**What to do:**
Your output is to consist only of the line containing "(82, 424) = (102, 336): turquoise" and the lines after it, through the end of the data, reproduced exactly.

**Source material:**
::::::::::

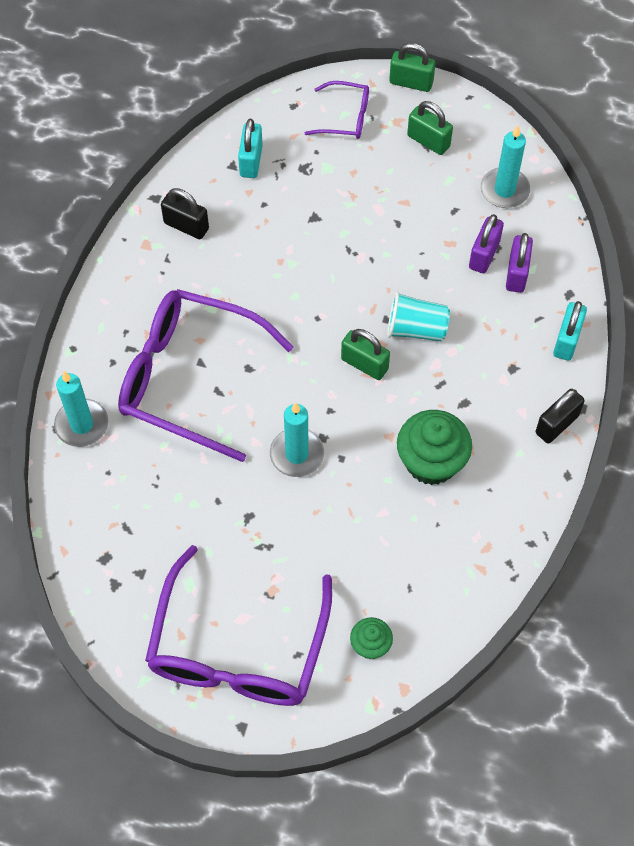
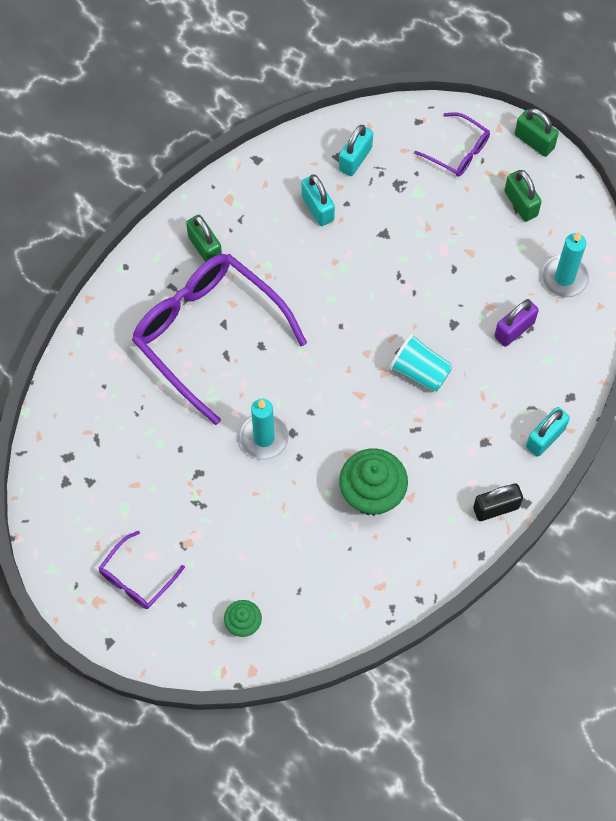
camera: 25 degrees right, 5 degrees up
(82, 424) = (102, 336): turquoise candle -> none
(186, 226) = (270, 196): black padlock -> none
(238, 219) = (317, 208): none -> turquoise padlock
(238, 649) = (136, 578): purple glasses -> purple glasses, size x0.47
(364, 364) = (360, 384): green padlock -> green padlock (205, 248)
(516, 273) = (534, 359): purple padlock -> none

::::::::::

**Output below:**
(82, 424) = (102, 336): turquoise candle -> none
(186, 226) = (270, 196): black padlock -> none
(238, 219) = (317, 208): none -> turquoise padlock
(238, 649) = (136, 578): purple glasses -> purple glasses, size x0.47
(364, 364) = (360, 384): green padlock -> green padlock (205, 248)
(516, 273) = (534, 359): purple padlock -> none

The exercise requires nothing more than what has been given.